[Records excerpted from a collection]
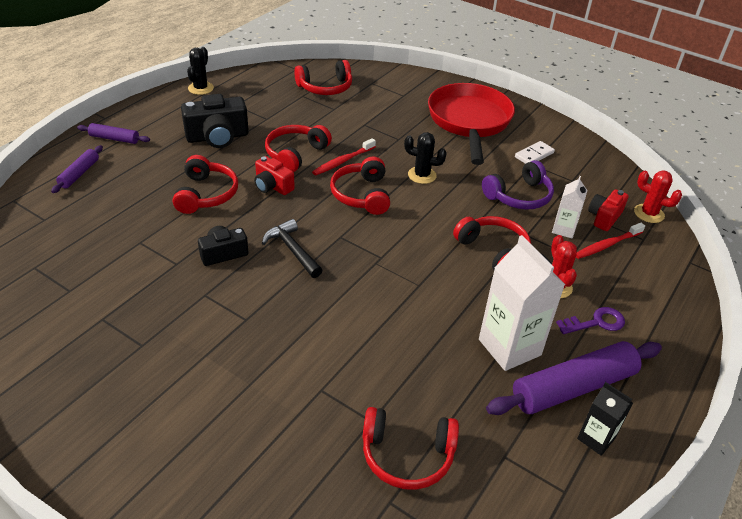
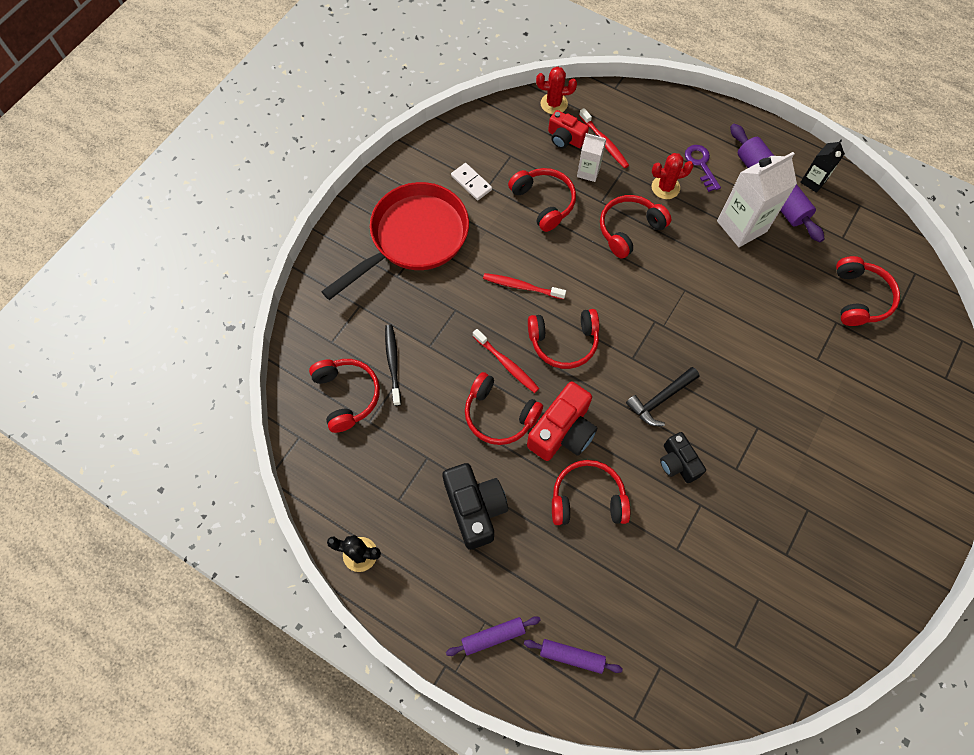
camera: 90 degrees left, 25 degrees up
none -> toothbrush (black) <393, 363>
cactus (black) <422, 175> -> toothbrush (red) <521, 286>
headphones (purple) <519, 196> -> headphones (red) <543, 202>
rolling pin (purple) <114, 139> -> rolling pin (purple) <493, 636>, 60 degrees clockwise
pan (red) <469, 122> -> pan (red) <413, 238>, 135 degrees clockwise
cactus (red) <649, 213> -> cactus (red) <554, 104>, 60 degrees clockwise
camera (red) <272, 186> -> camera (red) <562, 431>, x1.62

● **ACTION ITEM**
Since the pictures are not wanted, set down only the rest of each record, exactly as above.

● **WRITTEN ANSWER**
camera: 90 degrees left, 25 degrees up
none -> toothbrush (black) <393, 363>
cactus (black) <422, 175> -> toothbrush (red) <521, 286>
headphones (purple) <519, 196> -> headphones (red) <543, 202>
rolling pin (purple) <114, 139> -> rolling pin (purple) <493, 636>, 60 degrees clockwise
pan (red) <469, 122> -> pan (red) <413, 238>, 135 degrees clockwise
cactus (red) <649, 213> -> cactus (red) <554, 104>, 60 degrees clockwise
camera (red) <272, 186> -> camera (red) <562, 431>, x1.62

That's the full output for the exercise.